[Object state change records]
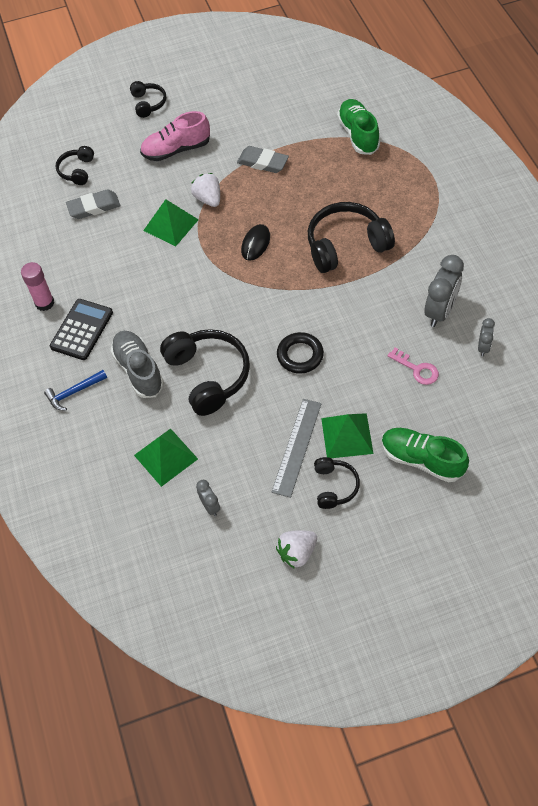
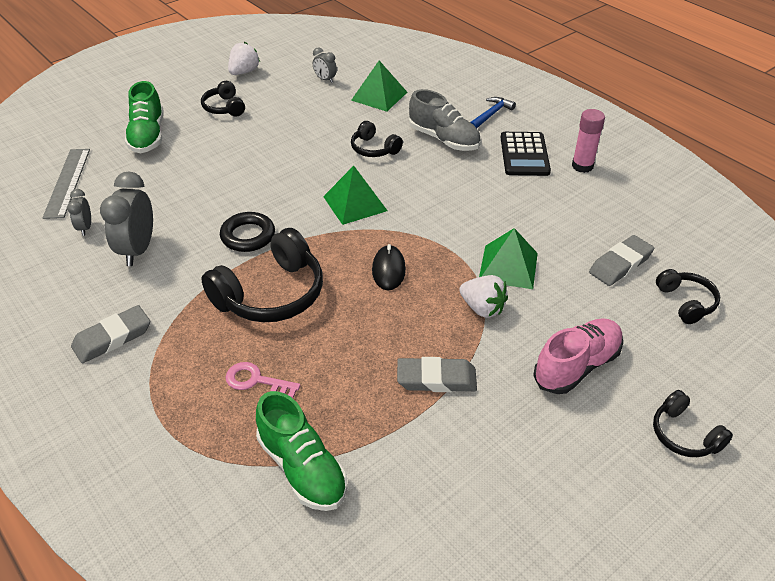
camera: 155 degrees right, 15 degrees down
(208, 375) = (374, 149): black headphones -> black headphones, size x0.54
(297, 447) = (266, 122): grey ruler -> grey ruler (67, 182)
(300, 355) = (288, 181): black ring -> black ring (248, 236)
(347, 435) = (222, 137): green pyramid -> green pyramid (355, 203)
(417, 369) = (160, 195): pink key -> pink key (256, 381)
(421, 459) = (148, 136): green shoe -> green shoe turned 75 degrees clockwise
(461, 239) = (112, 338): none -> grey eraser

_Task brief_
Where a line of the data holds the word "green", copy that line.

_Task output_
(347, 435) = (222, 137): green pyramid -> green pyramid (355, 203)
(421, 459) = (148, 136): green shoe -> green shoe turned 75 degrees clockwise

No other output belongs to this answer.